*AVAILABLE DATA*:
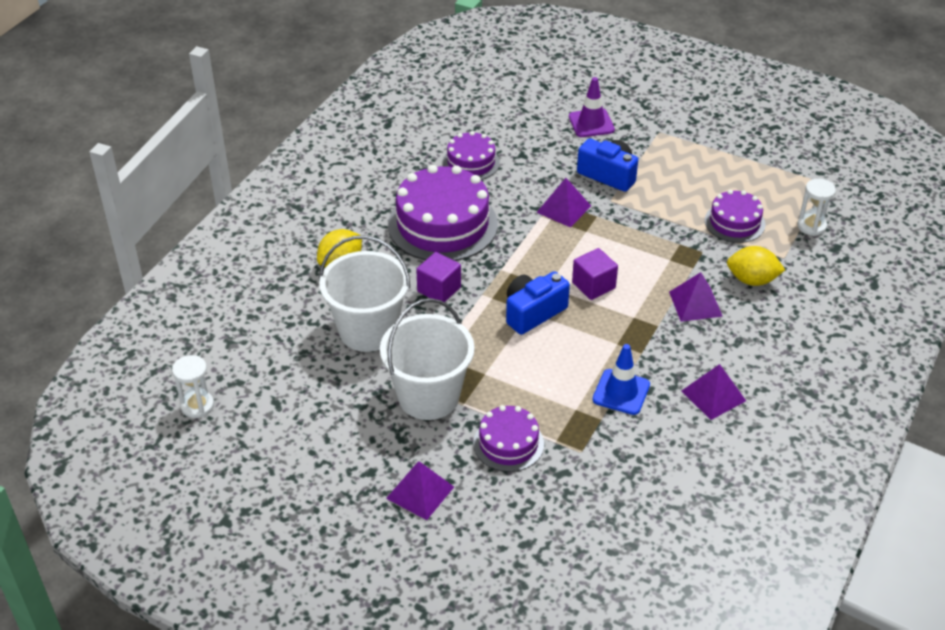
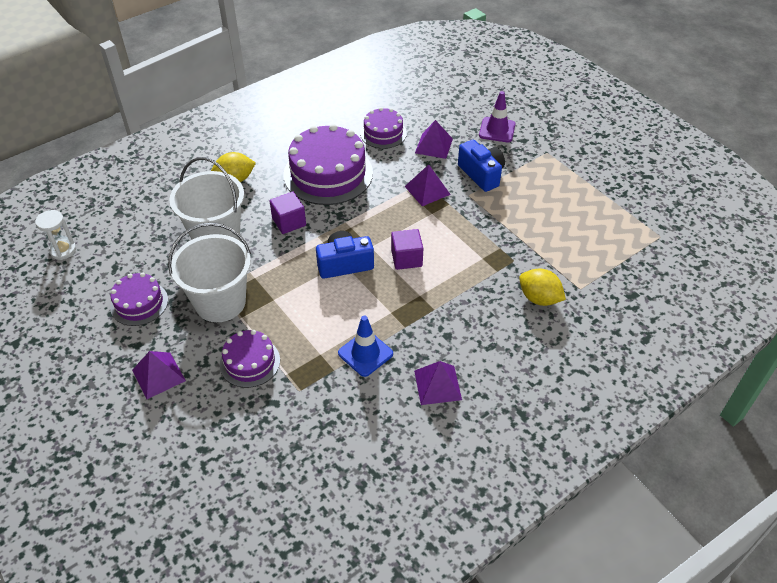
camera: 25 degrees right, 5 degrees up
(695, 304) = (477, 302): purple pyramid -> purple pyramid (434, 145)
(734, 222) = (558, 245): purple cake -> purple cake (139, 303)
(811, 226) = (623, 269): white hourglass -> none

*ASSIGNMENT*:
From the listing, extract all text exactly as given and drop any picture.

*FINAL ANSWER*:
camera: 25 degrees right, 5 degrees up
(695, 304) = (477, 302): purple pyramid -> purple pyramid (434, 145)
(734, 222) = (558, 245): purple cake -> purple cake (139, 303)
(811, 226) = (623, 269): white hourglass -> none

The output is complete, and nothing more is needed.